PROBLEM TO WORK ON:
Count the lines in the records below that contain the string "breathe", and give only the number.

====== DATASET CONTENT ======

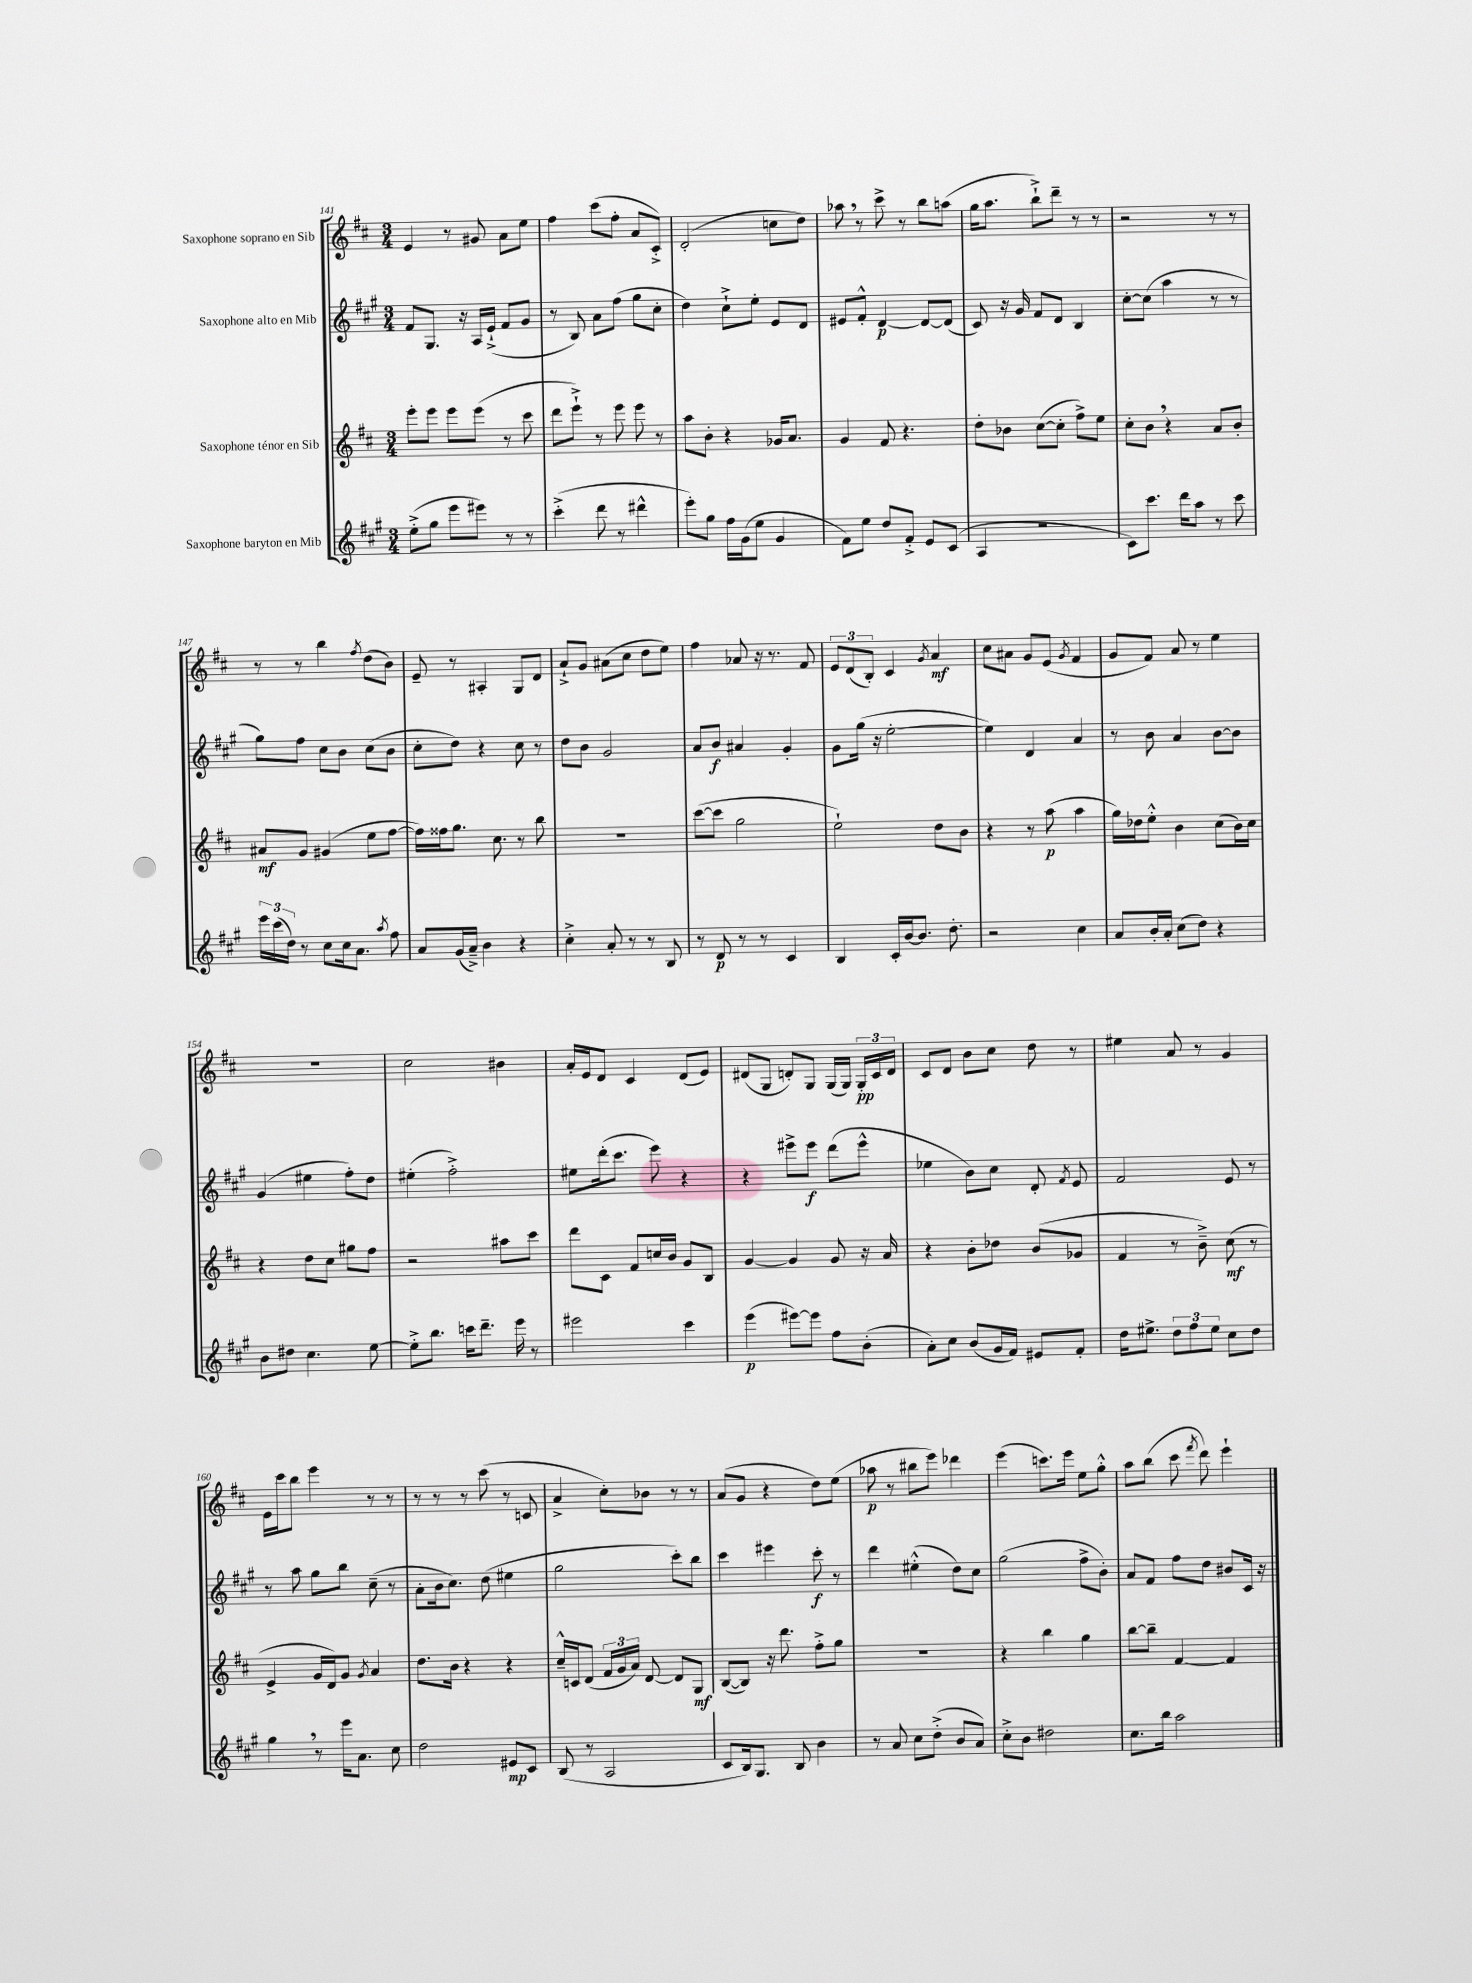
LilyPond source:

<<
\new StaffGroup <<
\new Staff = "s0" \with { instrumentName = "Saxophone soprano en Sib" } {
    \clef treble \key d \major \numericTimeSignature \time 3/4
    \autoBeamOff e'4 r8 gis'8 a'8[ e''8] |
    fis''4 cis'''8[( fis''8]-. a'8[ cis'8]-.->) |
    d'2-.( c''8[ d''8]) |
    aes''8 \breathe r8 cis'''8-> r8 b''8[ a''8]( |
    g''16[ a''8.] b''8[-!->) d'''8]-- r8 r8 |
    r2 r8 r8 |
    r8 r8 b''4 \acciaccatura { fis''8 } d''8[( b'8]) |
    e'8-- r8 ais4-. g8[ d'8] |
    a'8[-!-> g'8] ais'8[( cis''8] d''8[ e''8]) |
    fis''4 aes'8 r16 r8. fis'8 |
    \tuplet 3/2 { e'8[ d'8( b8]-.) } cis'4 \acciaccatura { g'8 } a'4\mf |
    cis''8[ ais'8] g'8[ e'8]( \acciaccatura { g'8 } fis'4 |
    g'8[ fis'8]) a'8 r8 e''4 |
    R2. |
    cis''2 bis'4 |
    a'16[-. e'16 d'8] cis'4 d'8[( e'8]) |
    dis'8[( g8] d'8[-.) g8] g16[( g16]) \tuplet 3/2 { g16[-.\pp cis'16 d'16] } |
    cis'8[ d'8] b'8[ cis''8] d''8 r8 |
    eis''4 a'8 r8 g'4 |
    e'16[ cis'''16 b''8] e'''4 r8 r8 |
    r8 r8 r8 cis'''8( r8 c'8 |
    a'4-> cis''8[-.) bes'8] r8 r8 |
    a'8[( g'8] r4 d''8[) e''8]( |
    aes''8\p r8 bis''8[ e'''8]) des'''4 |
    e'''4( c'''8.[) e'''16] e''8[ g''8]-.-^ |
    a''8[ b''8]( cis'''8 \acciaccatura { fis'''8 } d'''8) e'''4-! \bar "|." |
}
\new Staff = "s1" \with { instrumentName = "Saxophone alto en Mib" } {
    \clef treble \key a \major \numericTimeSignature \time 3/4
    \autoBeamOff fis'8[ gis8.] r16 a16[ e'16]-!->( fis'8[ gis'8] |
    r8 b8) a'8[ fis''8]( gis''8[ cis''8]-. |
    d''4) cis''8[-!-> e''8]-. e'8[ d'8] |
    eis'8[ fis'8]-.-^ d'4~\p d'8[~ d'8]( |
    cis'8) r16 gis'16 fis'8[ d'8] b4 |
    cis''8[~-. cis''8]( a''4 r8 r8 |
    gis''8[) fis''8] cis''8[ b'8] cis''8[( b'8] |
    cis''8[-. d''8]) r4 cis''8 r8 |
    d''8[ b'8] gis'2 |
    a'8[ b'8]\f ais'4 gis'4-. |
    gis'8[ gis''16]( r16 e''2~-. |
    e''4) d'4 a'4 |
    r8 b'8 a'4 b'8[~ b'8] |
    gis'4( eis''4 fis''8[-.) d''8] |
    eis''4-.( fis''2-.->) |
    eis''8[ d'''16-.( cis'''8.] e'''8) r4 |
    r4 eis'''8[-> eis'''8]\f d'''8[( eis'''8]-^ |
    ees''4 b'8[) cis''8] d'8-. \acciaccatura { fis'8 } e'8 |
    fis'2 e'8 r8 |
    r8 a''8 gis''8[ b''8] cis''8--( r8 |
    a'8[-. b'16 cis''8.]) d''8( eis''4 |
    gis''2 cis'''8[-.) b''8] |
    cis'''4 eis'''4 cis'''8-.\f r8 |
    d'''4 eis''4-.-^( d''8[) cis''8] |
    gis''2( fis''8[-> b'8]-.) |
    a'8[ fis'8] fis''8[ d''8] bis'8[ cis'16] r16 \bar "|." |
}
\new Staff = "s2" \with { instrumentName = "Saxophone ténor en Sib" } {
    \clef treble \key d \major \numericTimeSignature \time 3/4
    \autoBeamOff e'''8[-. e'''8] e'''8[ e'''8]( r8 cis'''8 |
    d'''8[ e'''8]-!->) r8 e'''8 e'''8 r8 |
    a''8[ b'8]-. r4 ges'16[ a'8.] |
    g'4 fis'8 r4. |
    d''8[-. bes'8] cis''8[~( cis''8]-. fis''8[->) e''8] |
    cis''8[-. b'8] \breathe r4 a'8[ b'8]-. |
    ais'8[\mf g'8] gis'4( e''8[ fis''8]~ |
    fis''16[) fisis''16 g''8.] cis''8. r8 b''8 |
    R2. |
    cis'''8[~( cis'''8] g''2 |
    e''2-!) d''8[ b'8] |
    r4 r8 a''8\p( a''4 |
    g''16[) des''16 e''8]-.-^ b'4 cis''8[( b'16) cis''16] |
    r4 d''8[ cis''8] gis''8[ fis''8] |
    r2 ais''8[ cis'''8] |
    d'''8[ cis'8] fis'8[ c''16 b'16] g'8[ b8] |
    g'4~ g'4 g'8 r16 a'16 |
    r4 b'8[-. des''8] b'8[( ges'8] |
    fis'4 r8 b'8--->) cis''8\mf( r8 |
    e'4-> g'16[ d'16) g'8] \acciaccatura { g'8 } a'4 |
    d''8.[ b'16] r4 r4 |
    cis''16[---^ c'16 d'8]( \tuplet 3/2 { fis'16[ g'16 a'16]) } d'8~ d'8[ g8]\mf |
    b8[~( b8]) r16 d'''8. fis''8[-.-> g''8] |
    R2. |
    r4 b''4 g''4 |
    b''8[~ b''8]-- fis'4~ fis'4 \bar "|." |
}
\new Staff = "s3" \with { instrumentName = "Saxophone baryton en Mib" } {
    \clef treble \key a \major \numericTimeSignature \time 3/4
    \autoBeamOff e''8[-.->( gis''8] e'''8[ eis'''8]) r8 r8 |
    cis'''4-.->( d'''8 r8 dis'''4-^ |
    e'''8[-.) gis''8] fis''16[ gis'16( e''8] gis'4 |
    fis'8[) e''8] d''8[ fis'8]-.-> e'8[ cis'8]( |
    a4 r2 |
    cis'8[) cis'''8.] d'''16[ a''8] r8 cis'''8 |
    \tuplet 3/2 { e'''16[ cis'''16( d''16]) } r8 cis''8[ cis''16 a'8.] \acciaccatura { a''8 } fis''8 |
    a'8[ gis'16( a'16]--->) b'4 r4 |
    cis''4-.-> a'8-. r8 r8 b8 |
    r8 d'8\p r8 r8 cis'4 |
    b4 cis'16[-. b'16~ b'8.] d''8.-. |
    r2 cis''4 |
    a'8[ b'16-. a'16]-. cis''8[( d''8]) r4 |
    b'8[ dis''8] cis''4. e''8~ |
    e''8[-.-> b''8.] c'''16[ d'''8.]-- e'''16 r8 |
    eis'''2 cis'''4 |
    e'''4\p( eis'''8[~) eis'''8] fis''8[ b'8]-.( |
    a'8[-.) cis''8] b'8[( gis'16 fis'16]) eis'8[ fis'8]-. |
    d''16[ eis''8.]-> \tuplet 3/2 { d''8[ fis''8 eis''8] } cis''8[ d''8] |
    gis''4 \breathe r8 e'''16[ a'8.] cis''8 |
    d''2 eis'8[\mp cis'8] |
    b8( r8 a2 |
    cis'8[ b16) gis8.] b8 b'4 |
    r8 a'8 cis''8[ d''8]-.->( b'8[ a'8]) |
    cis''8[-.-> b'8] dis''2 |
    cis''8.[ b''16] a''2 \bar "|." |
}
>>
>>
\layout { \context { \Score currentBarNumber = #141 } }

======

RESULT OF THIS EXERCISE:
3